* WHAT TO WORK ON *
In the records below, repeat exactly the lines between the line holding "lime brick J3:J6" and the line holding "black round brick H4", inclusive, and drop the pictures.
++++ THE DATA ++++
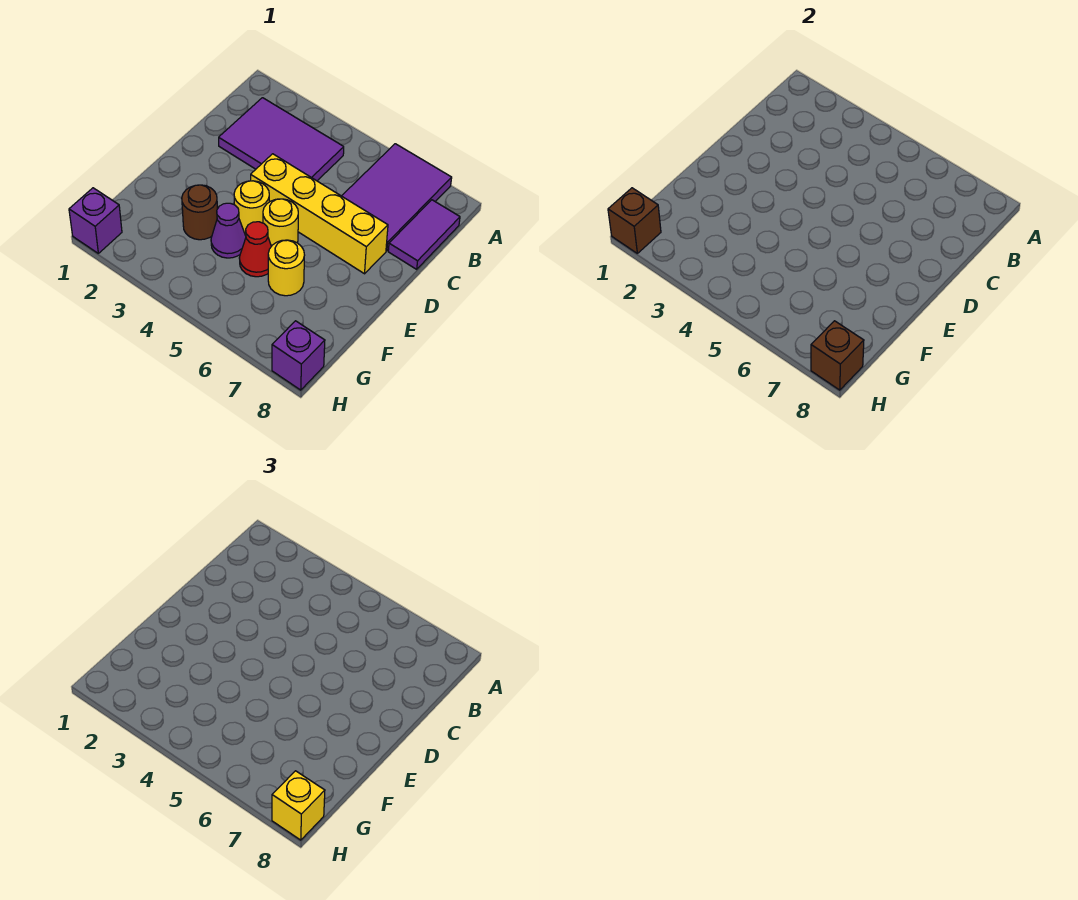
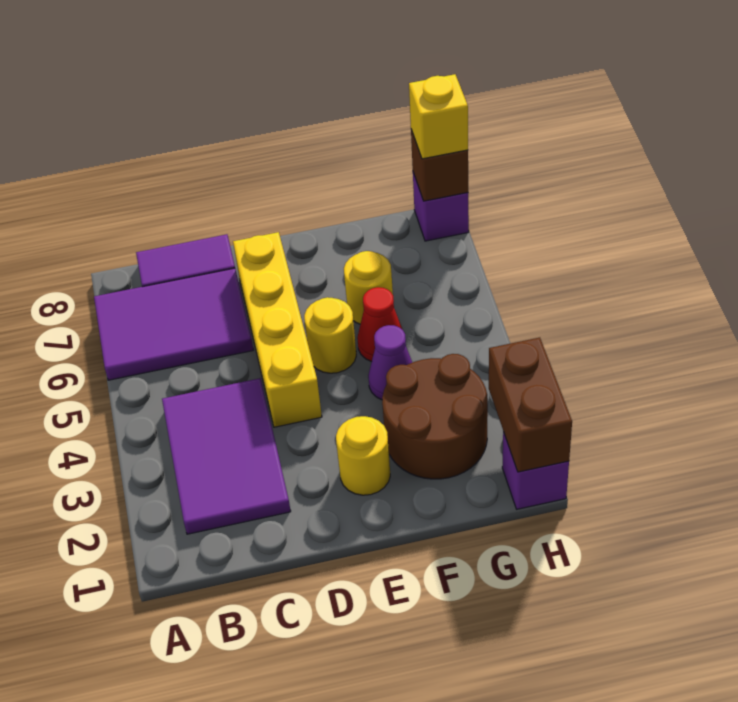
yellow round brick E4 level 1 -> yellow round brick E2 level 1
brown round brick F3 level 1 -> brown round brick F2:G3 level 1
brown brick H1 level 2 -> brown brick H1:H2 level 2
++++
++++ THE DATA ++++
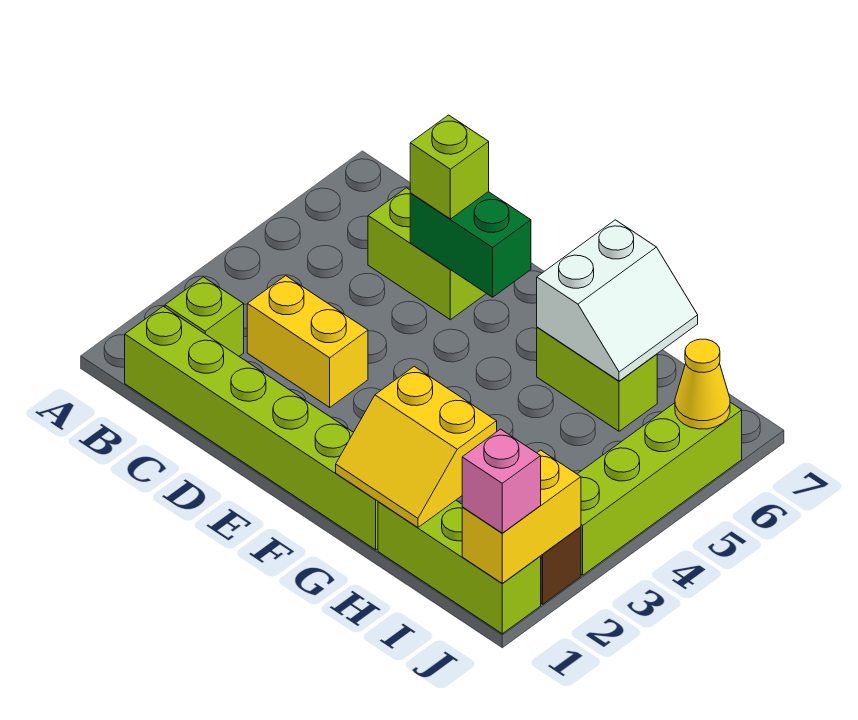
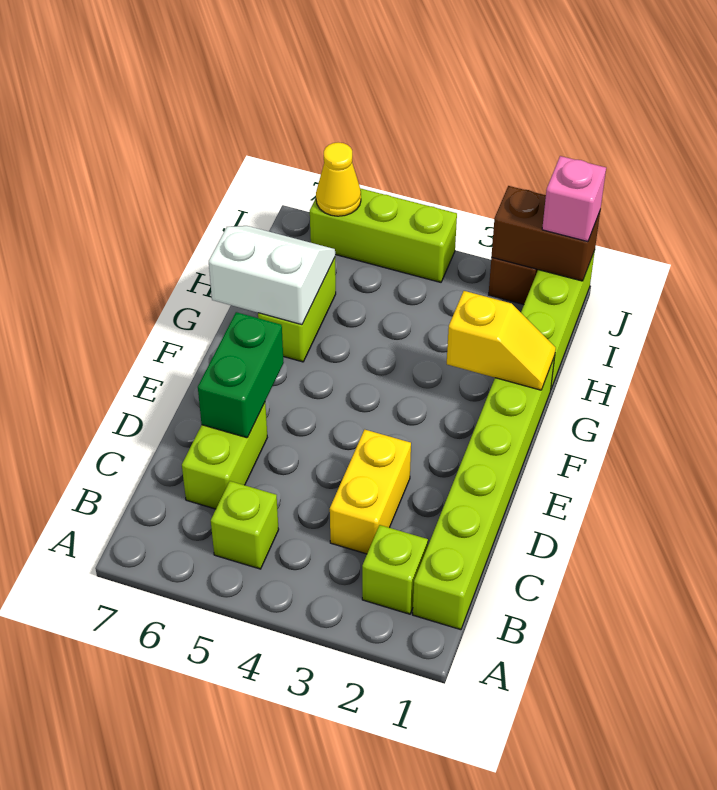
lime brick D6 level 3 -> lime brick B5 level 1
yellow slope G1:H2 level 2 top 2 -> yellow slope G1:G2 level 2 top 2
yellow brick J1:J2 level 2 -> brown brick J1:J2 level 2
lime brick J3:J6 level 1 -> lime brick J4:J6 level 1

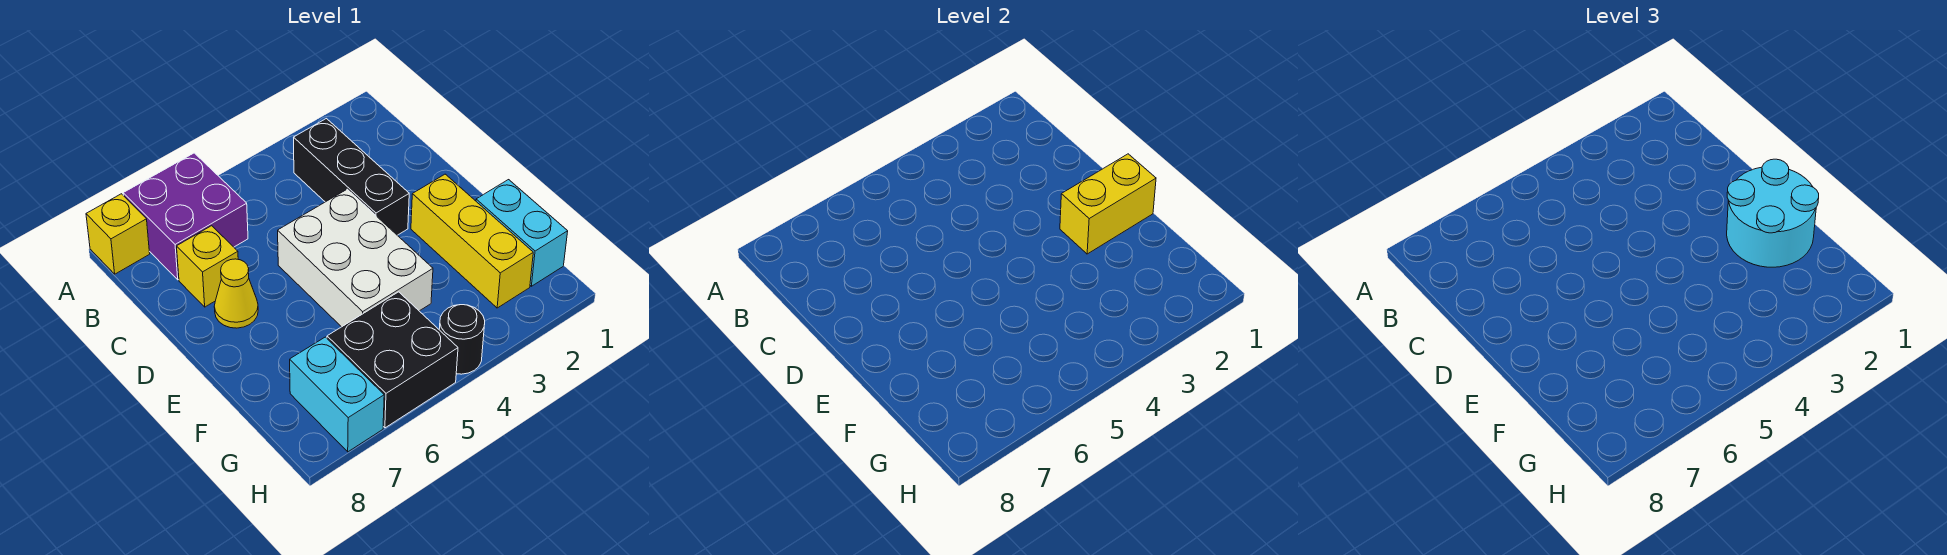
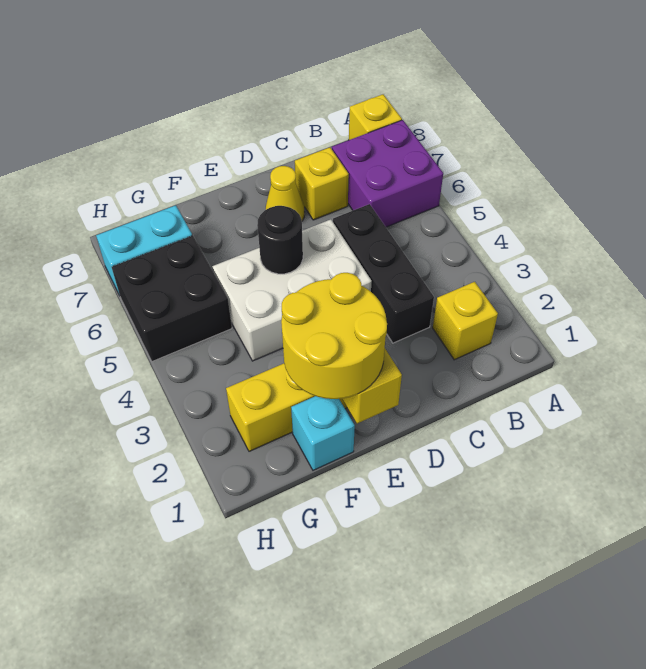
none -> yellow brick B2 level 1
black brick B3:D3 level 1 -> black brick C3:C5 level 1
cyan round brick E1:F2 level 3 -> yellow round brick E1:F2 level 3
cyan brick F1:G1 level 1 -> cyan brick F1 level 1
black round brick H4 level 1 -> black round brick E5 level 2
++++
* RESULT OF THIS TASK *
lime brick J3:J6 level 1 -> lime brick J4:J6 level 1

none -> yellow brick B2 level 1
black brick B3:D3 level 1 -> black brick C3:C5 level 1
cyan round brick E1:F2 level 3 -> yellow round brick E1:F2 level 3
cyan brick F1:G1 level 1 -> cyan brick F1 level 1
black round brick H4 level 1 -> black round brick E5 level 2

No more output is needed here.